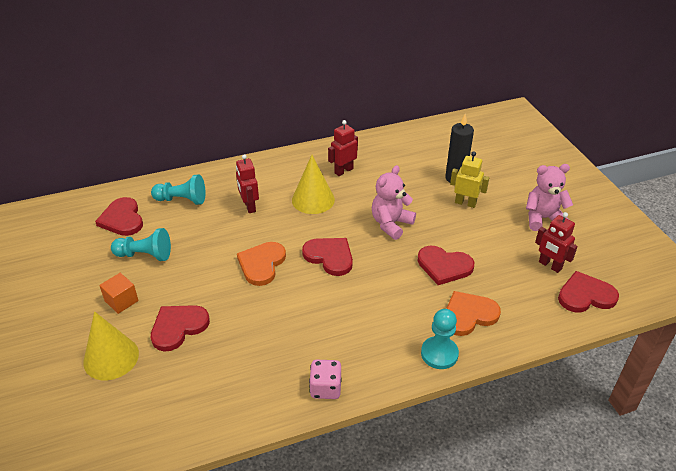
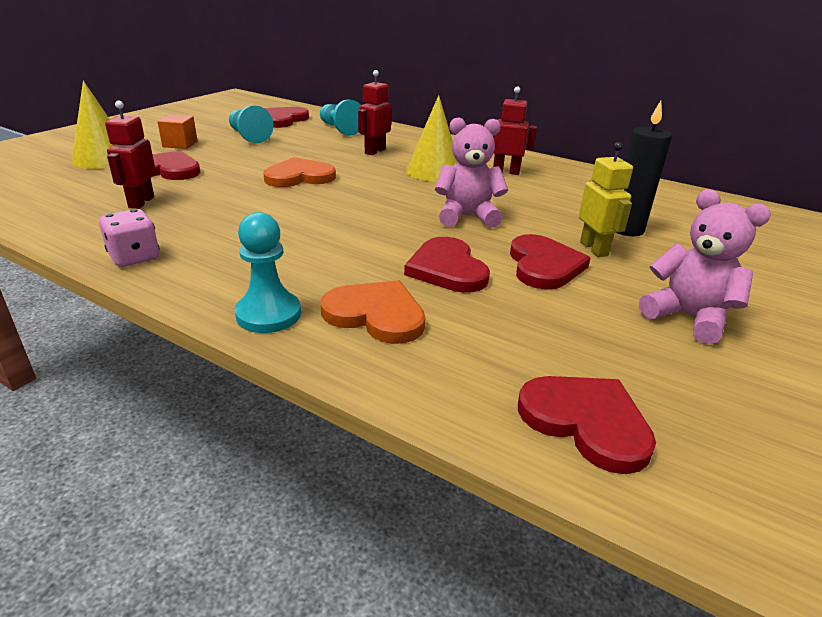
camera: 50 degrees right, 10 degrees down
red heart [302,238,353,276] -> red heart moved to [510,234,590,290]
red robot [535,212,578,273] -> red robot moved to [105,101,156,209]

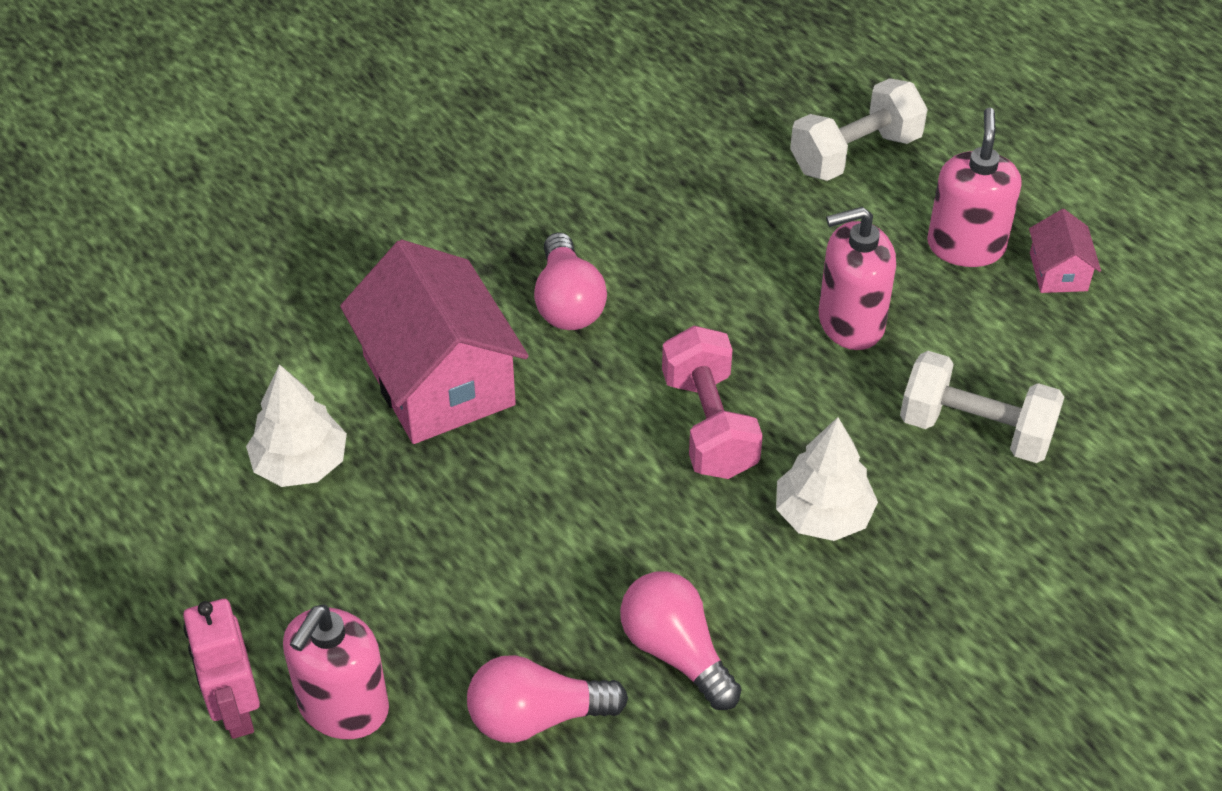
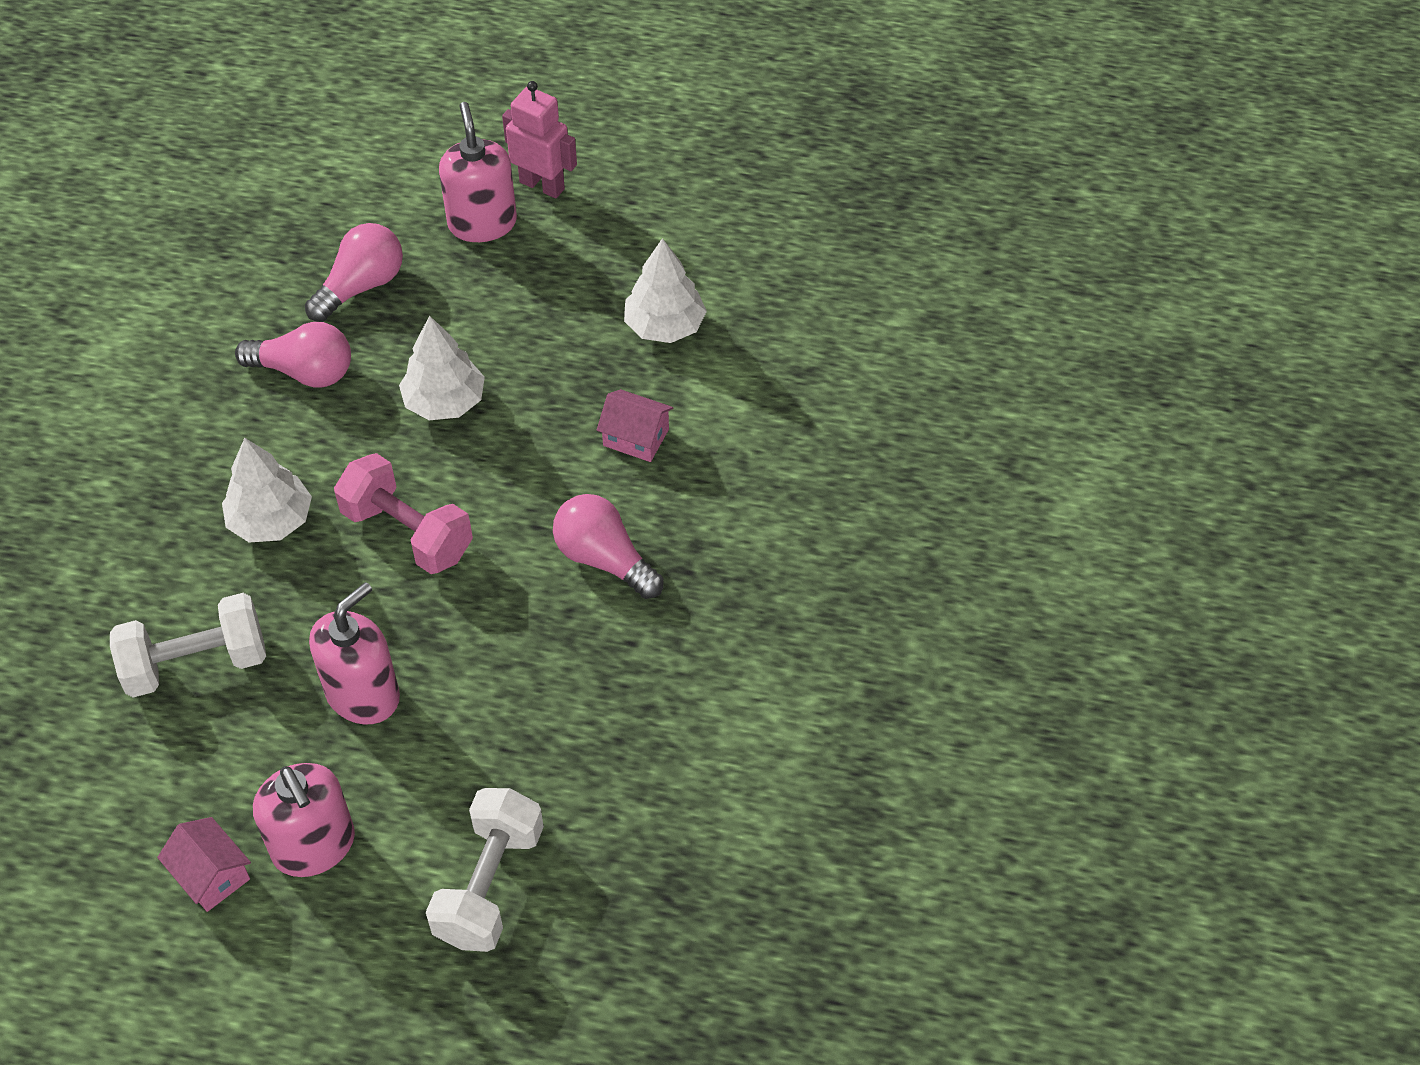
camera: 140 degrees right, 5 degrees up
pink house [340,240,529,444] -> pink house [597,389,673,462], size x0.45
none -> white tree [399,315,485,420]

YOUR ASSIGNMENT
Quote each record exactly as it stands, minus the pictures.

ANSWER BELOW
camera: 50 degrees right, 10 degrees down
red heart [302,238,353,276] -> red heart moved to [510,234,590,290]
red robot [535,212,578,273] -> red robot moved to [105,101,156,209]

camera: 140 degrees right, 5 degrees up
pink house [340,240,529,444] -> pink house [597,389,673,462], size x0.45
none -> white tree [399,315,485,420]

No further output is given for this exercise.